* _Task item_
Transcribe the entries exactly as given and skip whatever images they hold.

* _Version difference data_
##############################

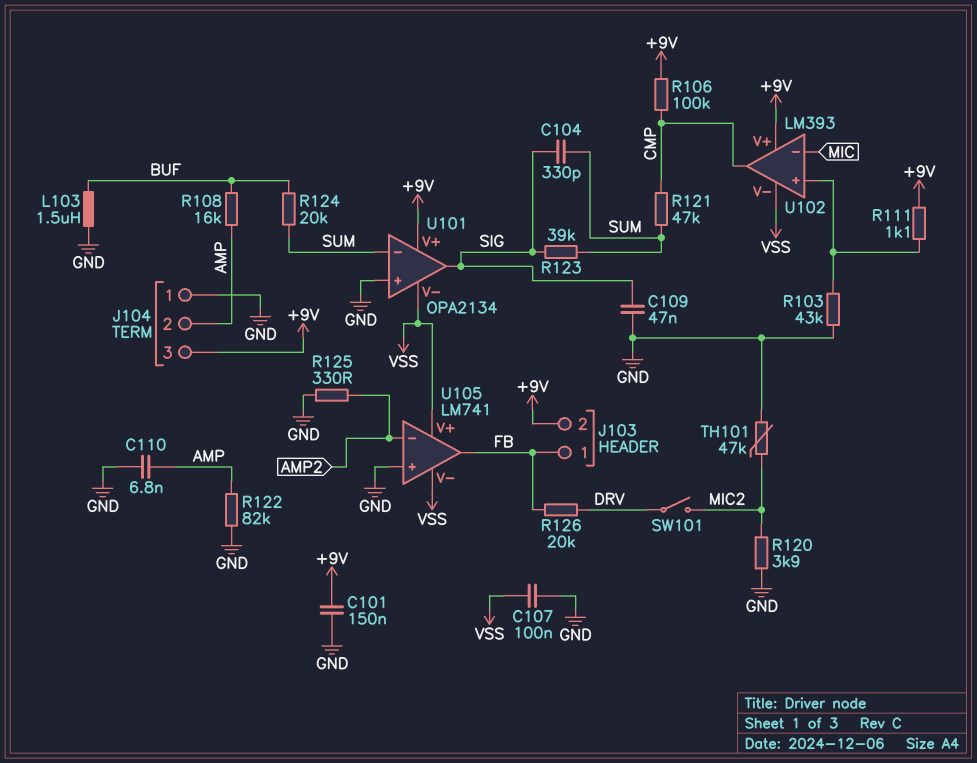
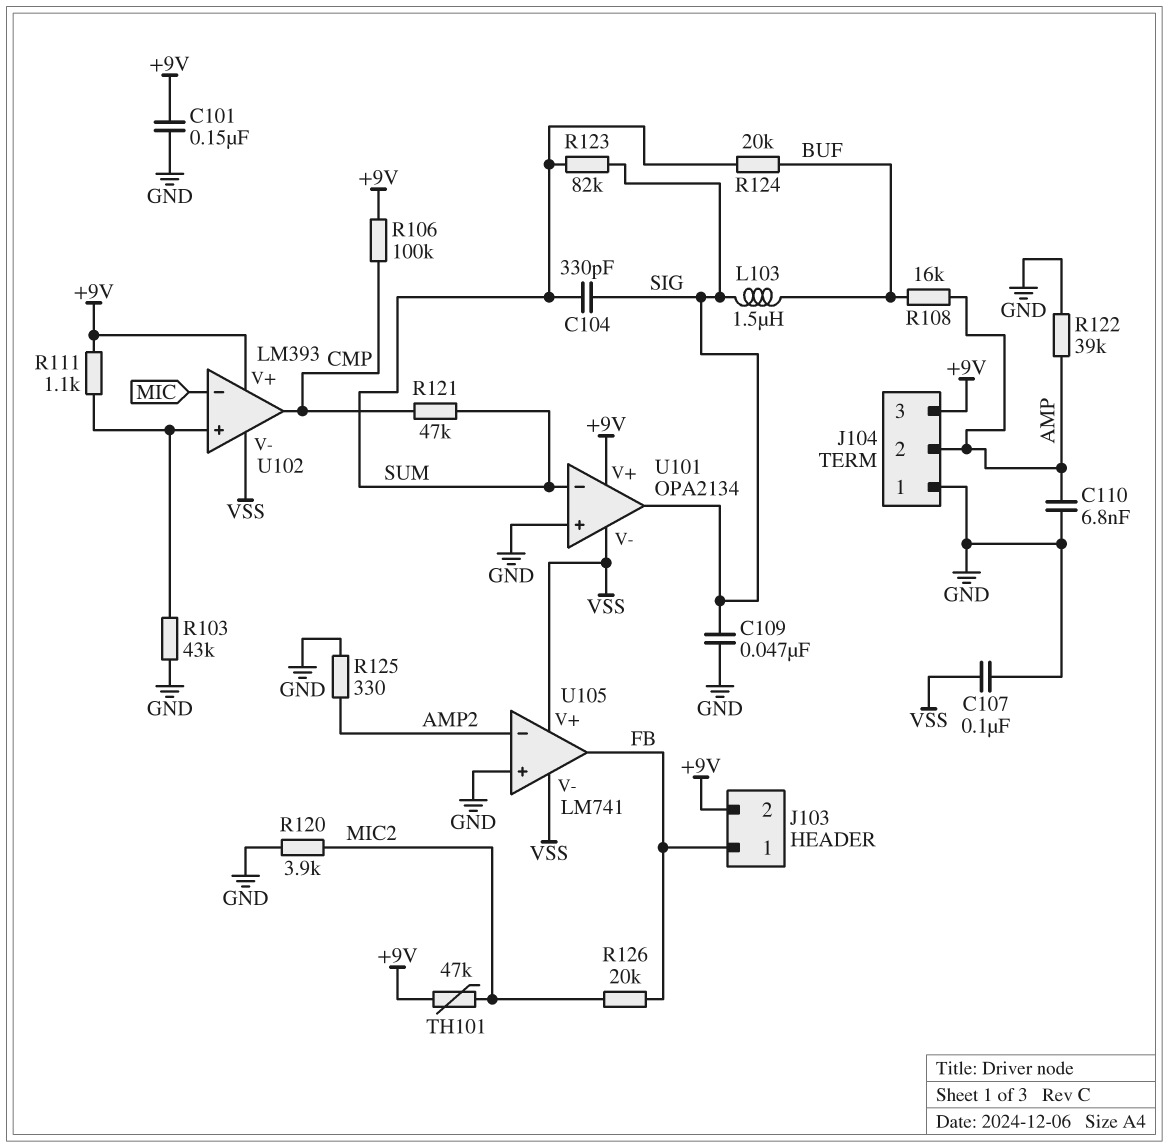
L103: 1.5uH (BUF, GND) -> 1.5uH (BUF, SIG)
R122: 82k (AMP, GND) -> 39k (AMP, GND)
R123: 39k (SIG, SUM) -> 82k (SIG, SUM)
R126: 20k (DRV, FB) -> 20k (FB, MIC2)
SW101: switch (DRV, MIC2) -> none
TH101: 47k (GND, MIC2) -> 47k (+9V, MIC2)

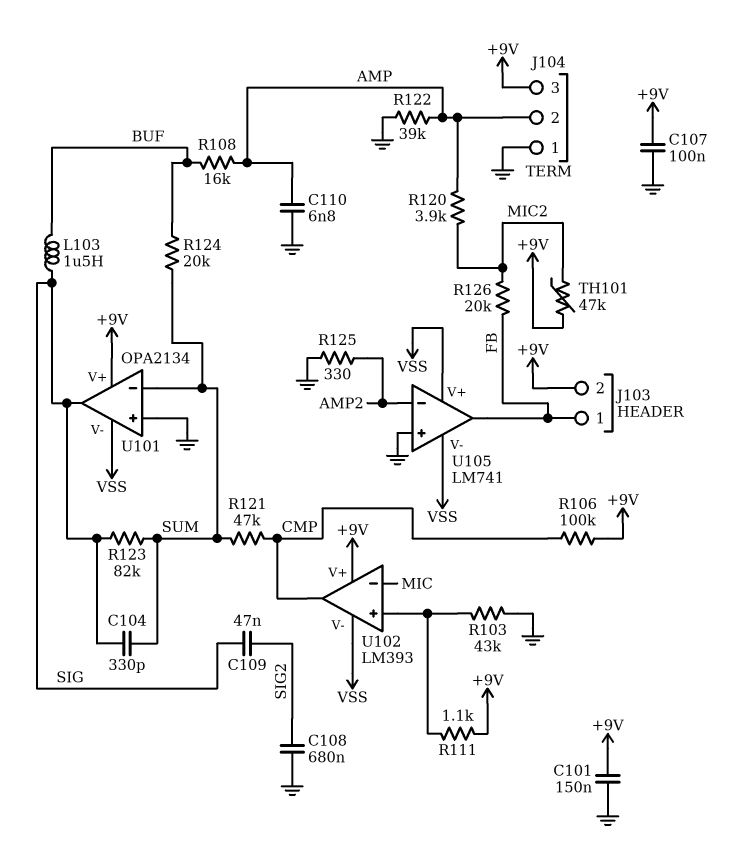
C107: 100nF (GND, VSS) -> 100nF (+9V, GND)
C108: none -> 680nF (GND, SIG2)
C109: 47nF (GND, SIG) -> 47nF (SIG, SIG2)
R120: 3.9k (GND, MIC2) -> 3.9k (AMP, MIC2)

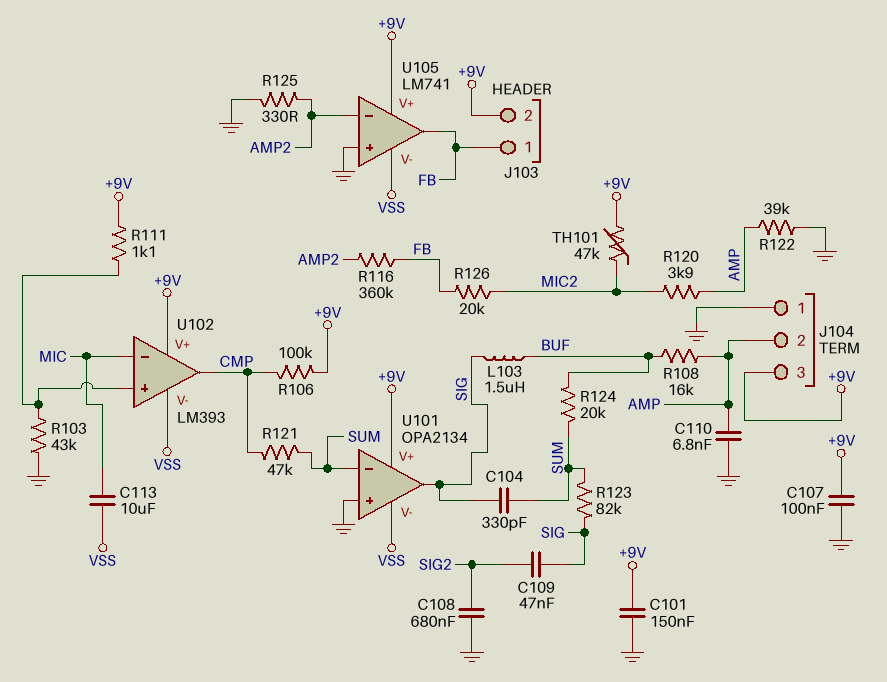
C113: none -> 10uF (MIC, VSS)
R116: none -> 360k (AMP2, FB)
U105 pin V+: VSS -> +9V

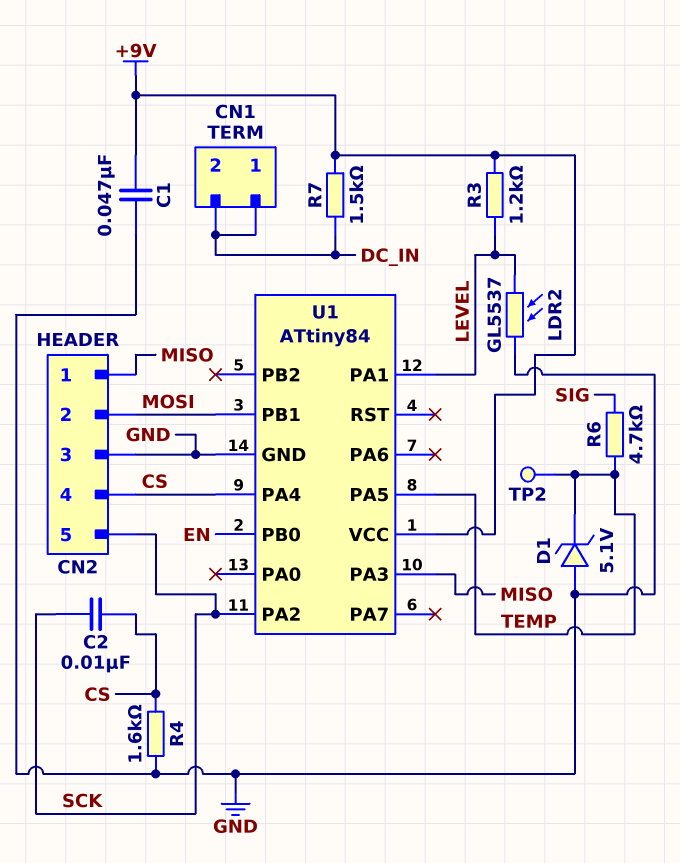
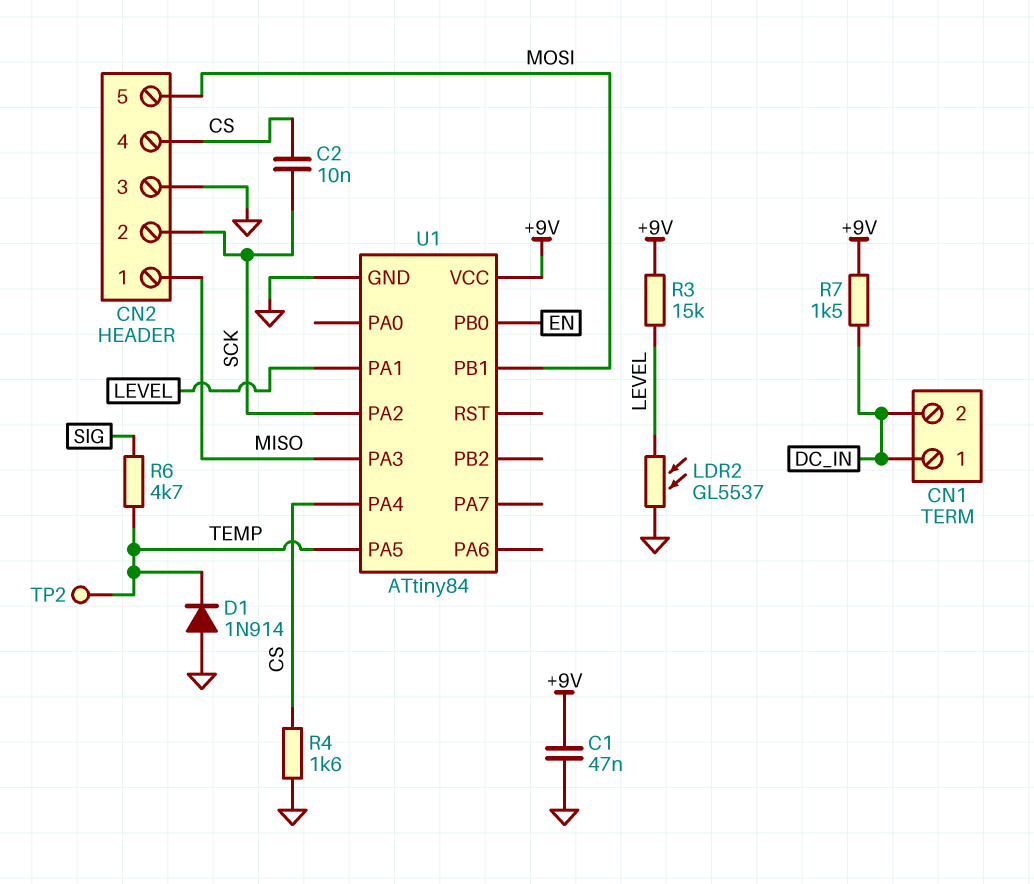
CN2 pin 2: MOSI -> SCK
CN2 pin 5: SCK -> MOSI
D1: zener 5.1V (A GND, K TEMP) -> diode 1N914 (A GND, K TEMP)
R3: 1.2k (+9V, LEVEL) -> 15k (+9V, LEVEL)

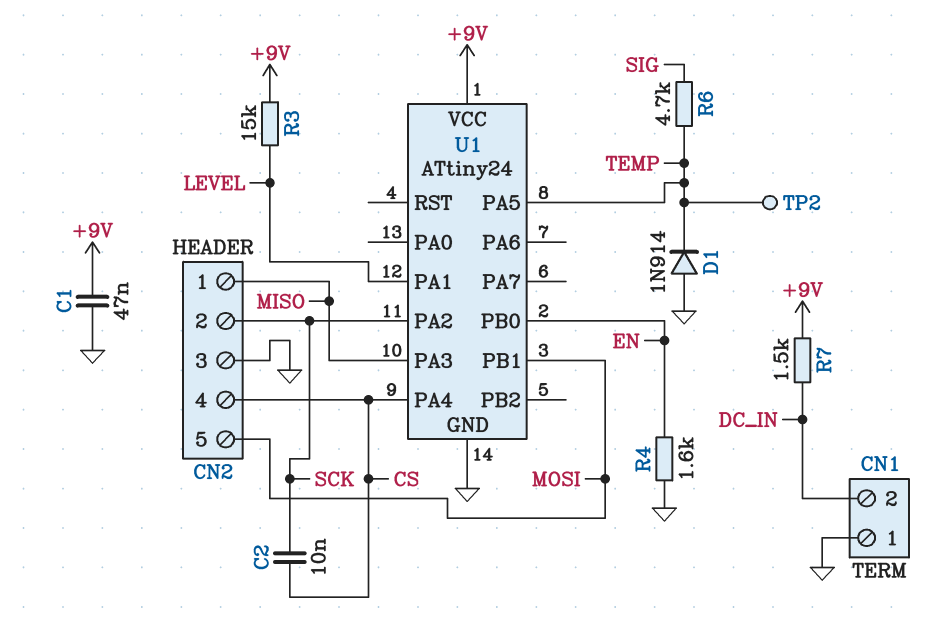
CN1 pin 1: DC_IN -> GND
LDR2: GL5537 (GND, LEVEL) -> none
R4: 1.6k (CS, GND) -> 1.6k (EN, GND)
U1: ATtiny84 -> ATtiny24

##############################

* _Answer space_
L103: 1.5uH (BUF, GND) -> 1.5uH (BUF, SIG)
R122: 82k (AMP, GND) -> 39k (AMP, GND)
R123: 39k (SIG, SUM) -> 82k (SIG, SUM)
R126: 20k (DRV, FB) -> 20k (FB, MIC2)
SW101: switch (DRV, MIC2) -> none
TH101: 47k (GND, MIC2) -> 47k (+9V, MIC2)

C107: 100nF (GND, VSS) -> 100nF (+9V, GND)
C108: none -> 680nF (GND, SIG2)
C109: 47nF (GND, SIG) -> 47nF (SIG, SIG2)
R120: 3.9k (GND, MIC2) -> 3.9k (AMP, MIC2)

C113: none -> 10uF (MIC, VSS)
R116: none -> 360k (AMP2, FB)
U105 pin V+: VSS -> +9V

CN2 pin 2: MOSI -> SCK
CN2 pin 5: SCK -> MOSI
D1: zener 5.1V (A GND, K TEMP) -> diode 1N914 (A GND, K TEMP)
R3: 1.2k (+9V, LEVEL) -> 15k (+9V, LEVEL)

CN1 pin 1: DC_IN -> GND
LDR2: GL5537 (GND, LEVEL) -> none
R4: 1.6k (CS, GND) -> 1.6k (EN, GND)
U1: ATtiny84 -> ATtiny24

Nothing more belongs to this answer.